____ INFORMATION PROVIDED
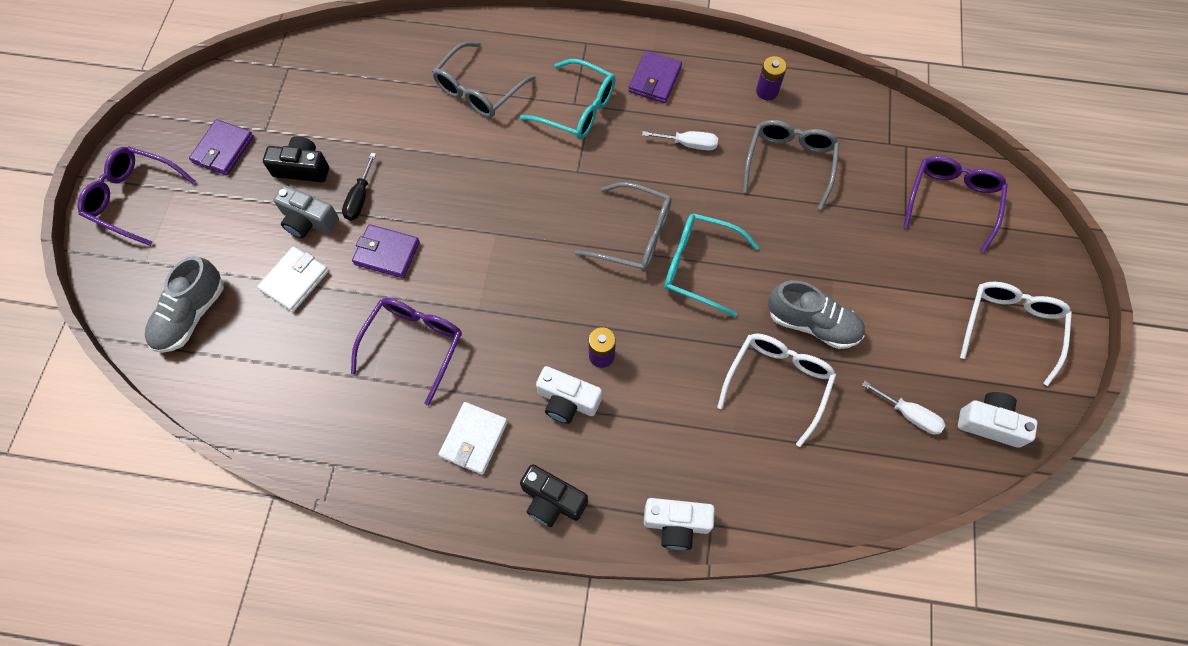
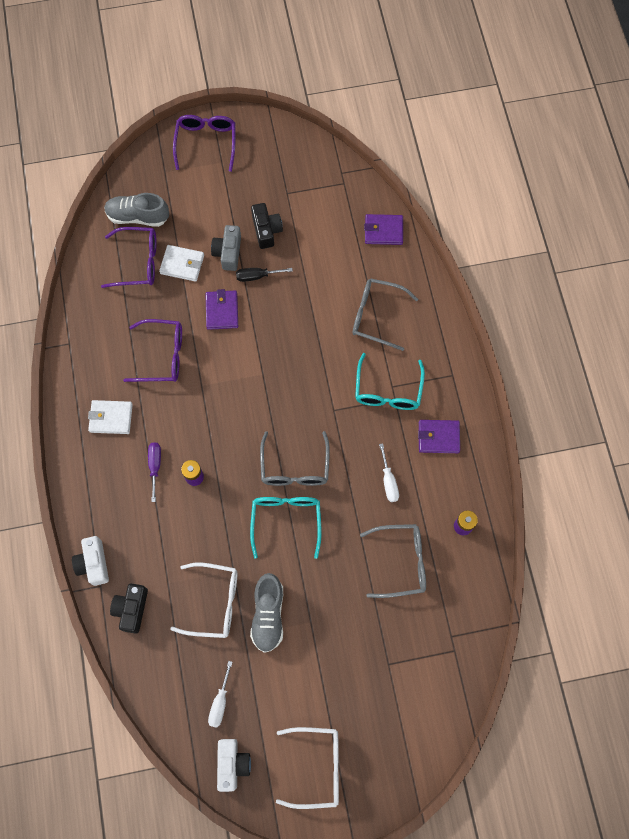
camera: 70 degrees right, 5 degrees up
(223, 150) = (262, 176): purple wallet -> purple wallet (383, 231)
(552, 500) = (86, 480): black camera -> black camera (131, 609)
(567, 401) = (155, 466): white camera -> purple screwdriver
(951, 201) = (415, 698): purple glasses -> purple glasses (138, 262)

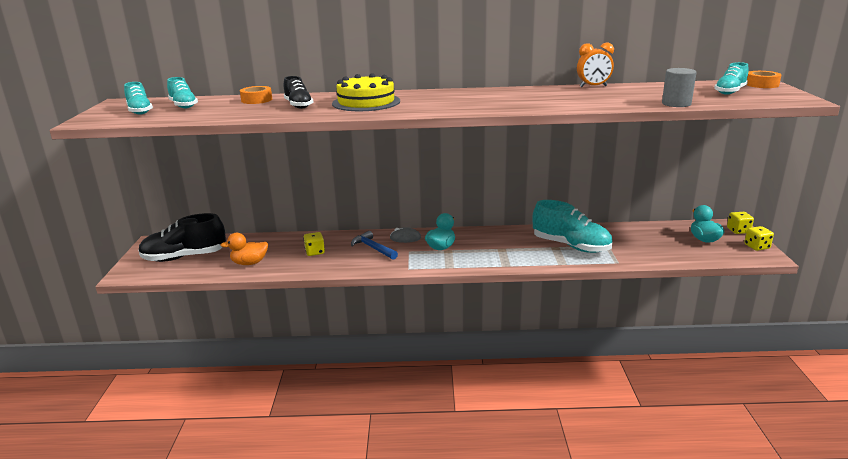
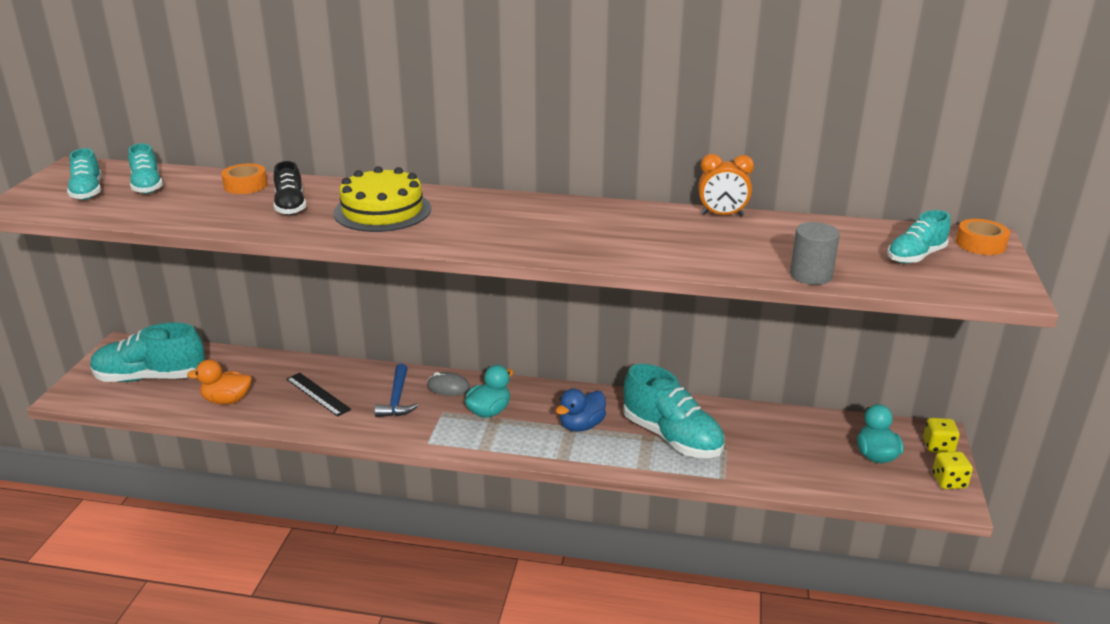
camera: 10 degrees right, 5 degrees up
(184, 257) = (150, 377): black shoe -> turquoise shoe
(315, 252) = (318, 394): yellow dice -> black ruler
(373, 248) = (397, 399): blue hammer -> blue hammer turned 150 degrees counterclockwise
(508, 247) = (581, 425): none -> blue duck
________
**WHAT YOU HAVE TO DO**
Which lines of the records above contain the word "right"? Report each one.

**REPLY**
camera: 70 degrees right, 5 degrees up
camera: 10 degrees right, 5 degrees up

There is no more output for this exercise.